Exercise goal: Repeat each entry as written, dropping any picture you find.

Data extracts:

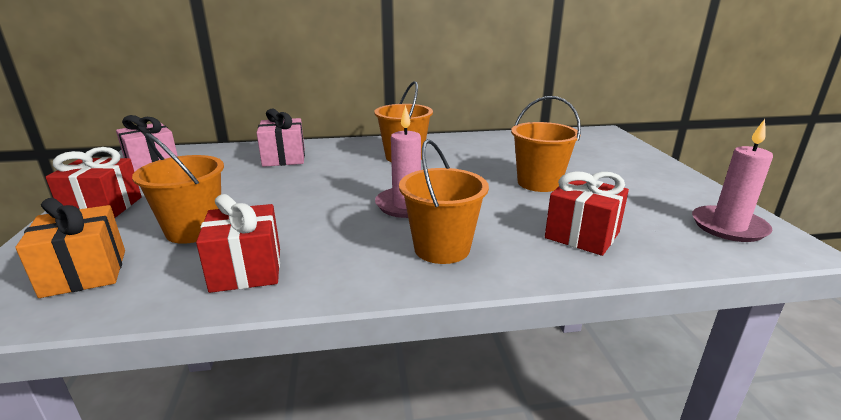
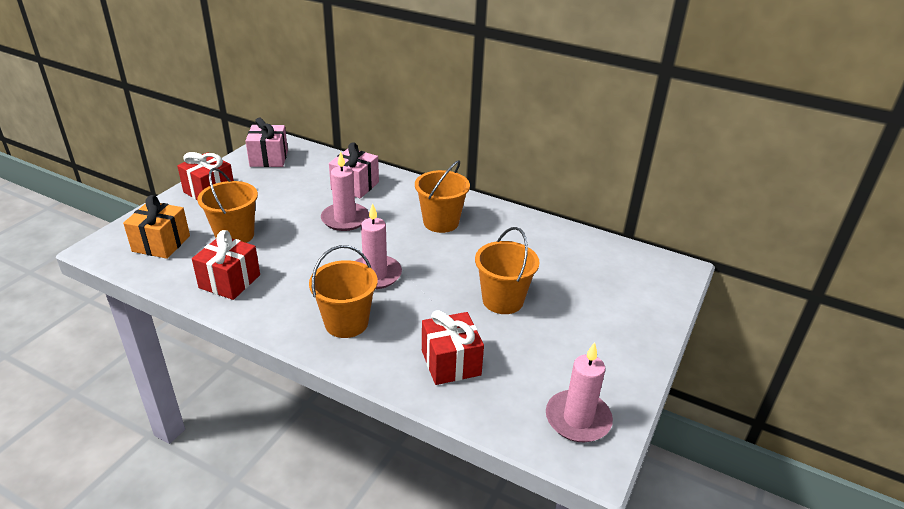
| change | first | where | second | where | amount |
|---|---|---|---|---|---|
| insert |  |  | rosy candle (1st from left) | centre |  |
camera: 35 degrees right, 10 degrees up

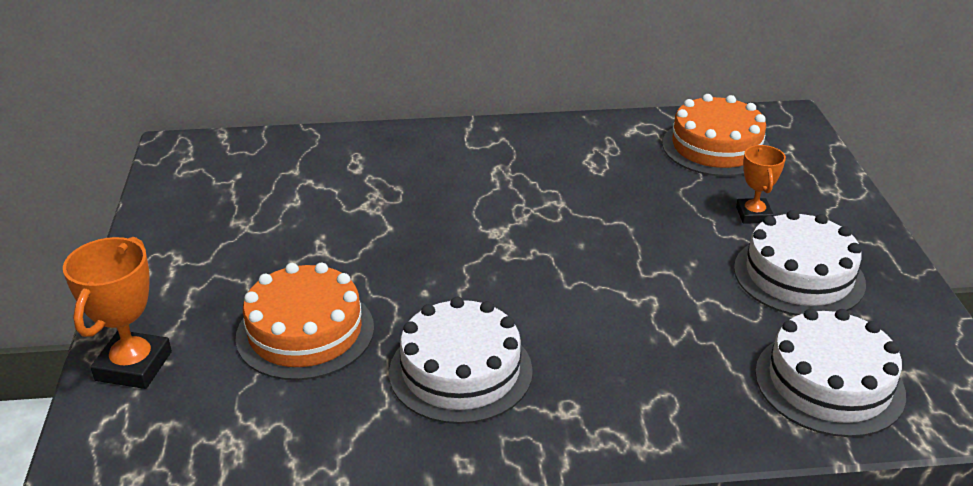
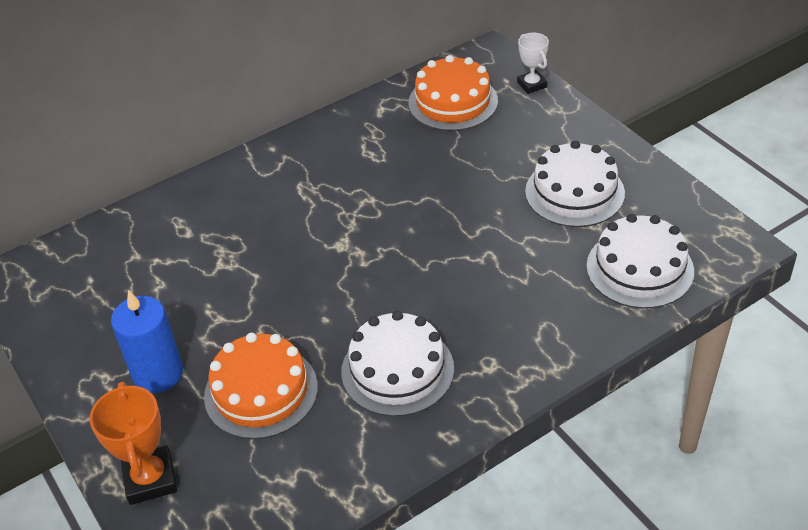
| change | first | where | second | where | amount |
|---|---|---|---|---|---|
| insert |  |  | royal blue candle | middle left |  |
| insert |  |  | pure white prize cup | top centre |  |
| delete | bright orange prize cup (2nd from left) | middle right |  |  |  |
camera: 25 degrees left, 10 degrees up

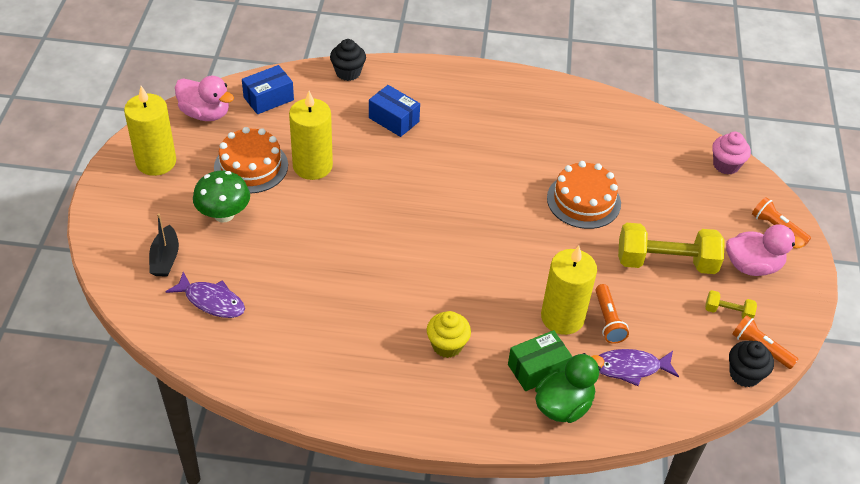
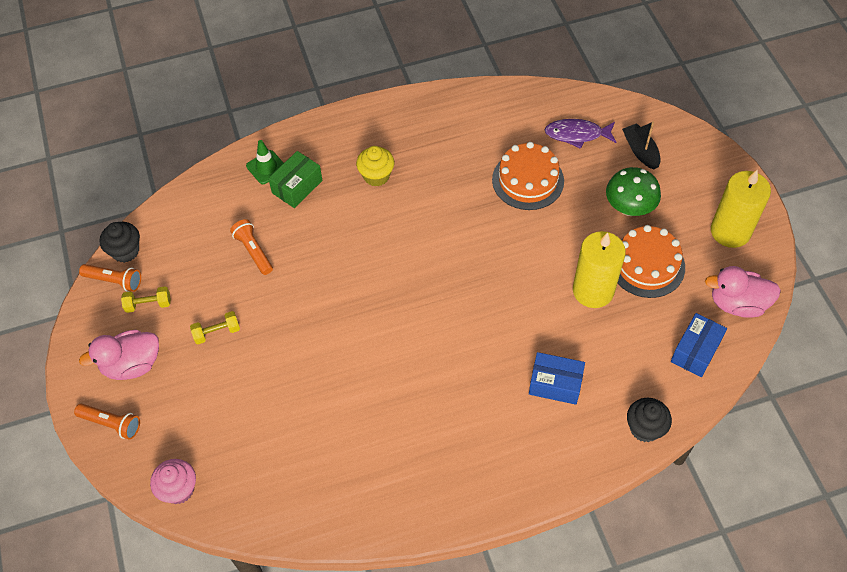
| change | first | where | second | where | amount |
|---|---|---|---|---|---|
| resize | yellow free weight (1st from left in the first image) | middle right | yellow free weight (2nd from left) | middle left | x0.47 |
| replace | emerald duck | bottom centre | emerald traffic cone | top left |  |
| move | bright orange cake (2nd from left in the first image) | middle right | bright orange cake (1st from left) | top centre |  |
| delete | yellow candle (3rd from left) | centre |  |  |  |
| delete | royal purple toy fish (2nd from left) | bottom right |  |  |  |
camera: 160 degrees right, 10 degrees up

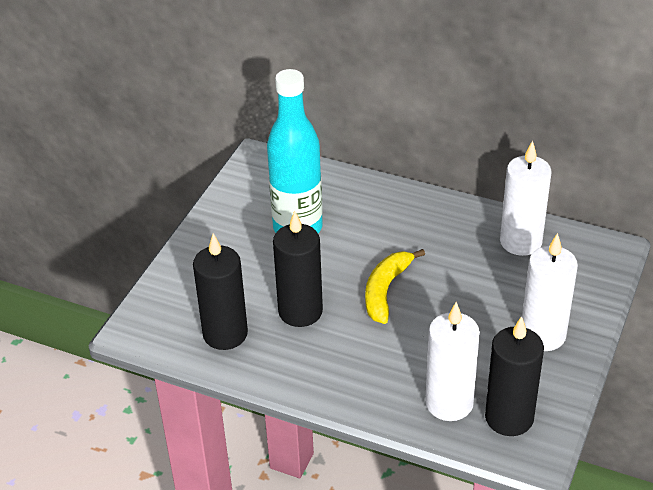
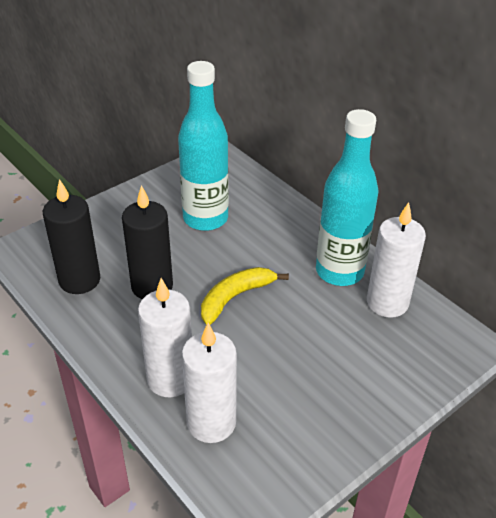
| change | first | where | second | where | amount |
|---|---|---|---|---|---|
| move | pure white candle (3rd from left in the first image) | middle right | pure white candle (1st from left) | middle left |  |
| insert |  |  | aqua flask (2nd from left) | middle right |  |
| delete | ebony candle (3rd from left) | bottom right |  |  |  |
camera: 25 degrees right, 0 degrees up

Written answer:
| change | first | where | second | where | amount |
|---|---|---|---|---|---|
| insert |  |  | rosy candle (1st from left) | centre |  |
camera: 35 degrees right, 10 degrees up

| change | first | where | second | where | amount |
|---|---|---|---|---|---|
| insert |  |  | royal blue candle | middle left |  |
| insert |  |  | pure white prize cup | top centre |  |
| delete | bright orange prize cup (2nd from left) | middle right |  |  |  |
camera: 25 degrees left, 10 degrees up

| change | first | where | second | where | amount |
|---|---|---|---|---|---|
| resize | yellow free weight (1st from left in the first image) | middle right | yellow free weight (2nd from left) | middle left | x0.47 |
| replace | emerald duck | bottom centre | emerald traffic cone | top left |  |
| move | bright orange cake (2nd from left in the first image) | middle right | bright orange cake (1st from left) | top centre |  |
| delete | yellow candle (3rd from left) | centre |  |  |  |
| delete | royal purple toy fish (2nd from left) | bottom right |  |  |  |
camera: 160 degrees right, 10 degrees up

| change | first | where | second | where | amount |
|---|---|---|---|---|---|
| move | pure white candle (3rd from left in the first image) | middle right | pure white candle (1st from left) | middle left |  |
| insert |  |  | aqua flask (2nd from left) | middle right |  |
| delete | ebony candle (3rd from left) | bottom right |  |  |  |
camera: 25 degrees right, 0 degrees up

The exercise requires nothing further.